Instructions to follow ::
Only one stretch of the data below is needed. Output the lines from the one with "IR3 pin OUT: 12 -> SCL" up to and including the one with "RGB1 pin GND: GND -> 3V3", exactly as they stand.

Records shown Start Marker

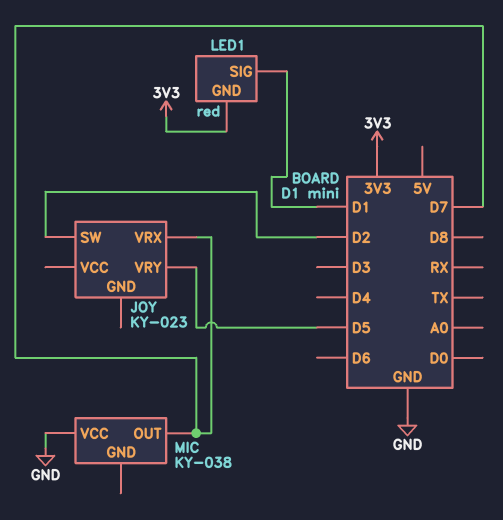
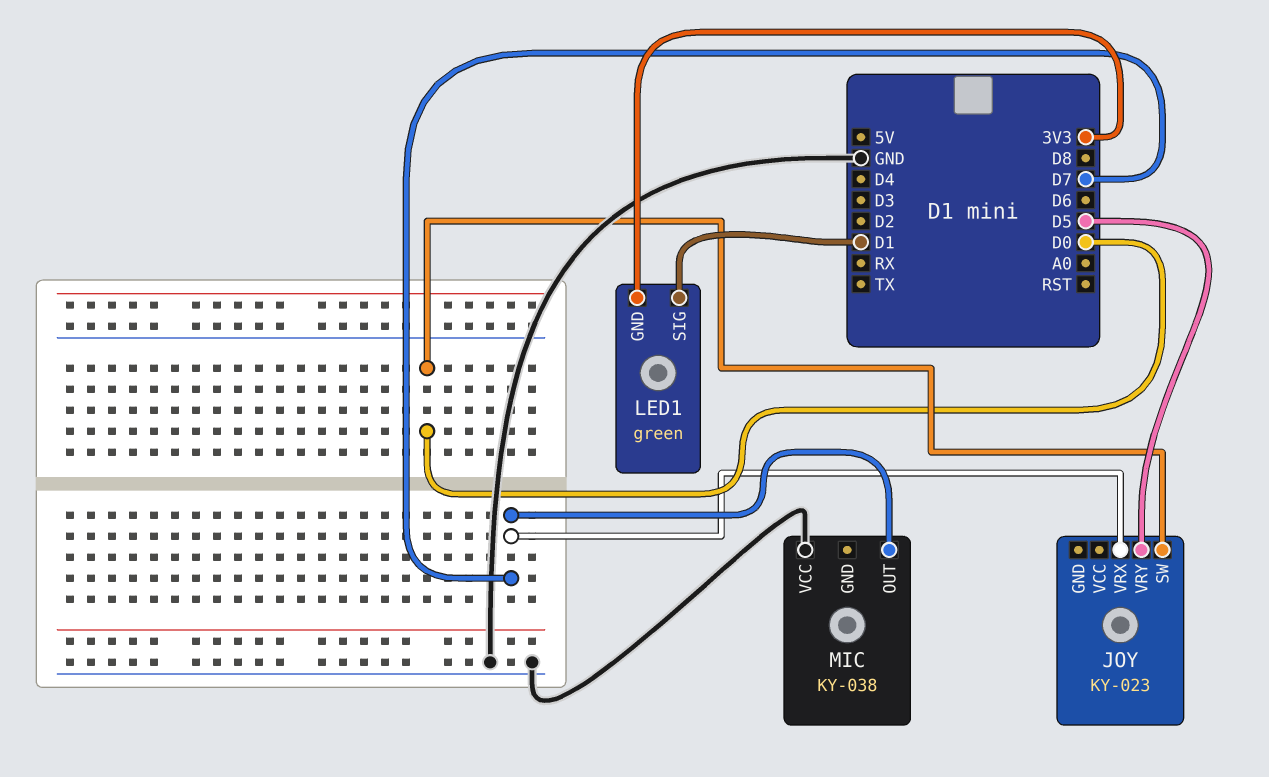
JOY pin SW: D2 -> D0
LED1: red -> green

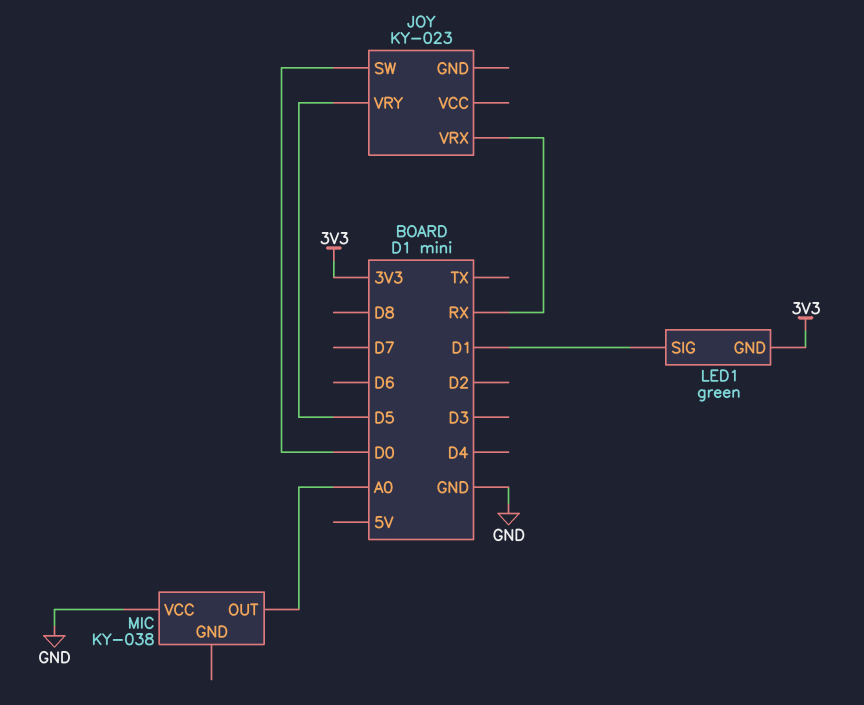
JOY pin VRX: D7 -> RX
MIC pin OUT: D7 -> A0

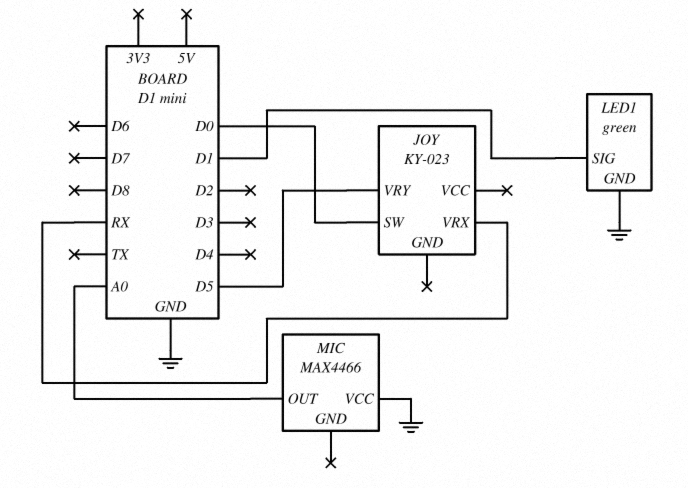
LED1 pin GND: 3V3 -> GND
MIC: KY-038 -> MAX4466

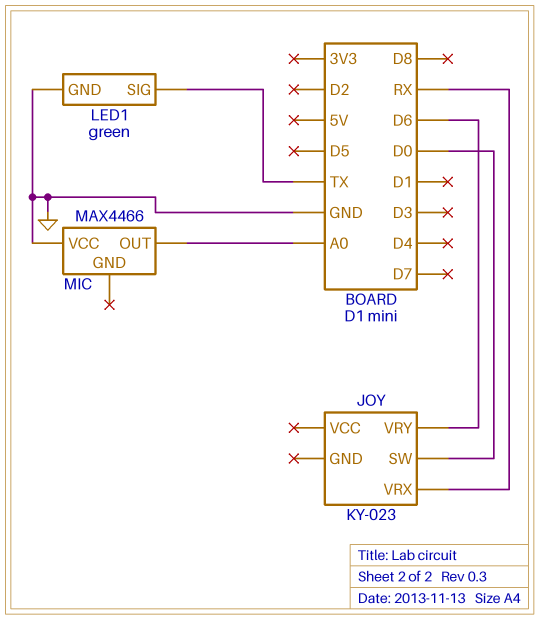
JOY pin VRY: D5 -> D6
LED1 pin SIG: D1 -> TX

Records shown End Marker
Records shown Start Marker

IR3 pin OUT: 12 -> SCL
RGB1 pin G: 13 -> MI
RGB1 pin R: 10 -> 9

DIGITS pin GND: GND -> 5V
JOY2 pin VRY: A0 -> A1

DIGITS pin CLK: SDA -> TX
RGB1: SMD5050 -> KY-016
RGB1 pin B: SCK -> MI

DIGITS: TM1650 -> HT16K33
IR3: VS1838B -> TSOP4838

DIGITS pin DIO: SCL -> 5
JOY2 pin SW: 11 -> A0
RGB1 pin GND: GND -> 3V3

Records shown End Marker

Written response ::
IR3 pin OUT: 12 -> SCL
RGB1 pin G: 13 -> MI
RGB1 pin R: 10 -> 9

DIGITS pin GND: GND -> 5V
JOY2 pin VRY: A0 -> A1

DIGITS pin CLK: SDA -> TX
RGB1: SMD5050 -> KY-016
RGB1 pin B: SCK -> MI

DIGITS: TM1650 -> HT16K33
IR3: VS1838B -> TSOP4838

DIGITS pin DIO: SCL -> 5
JOY2 pin SW: 11 -> A0
RGB1 pin GND: GND -> 3V3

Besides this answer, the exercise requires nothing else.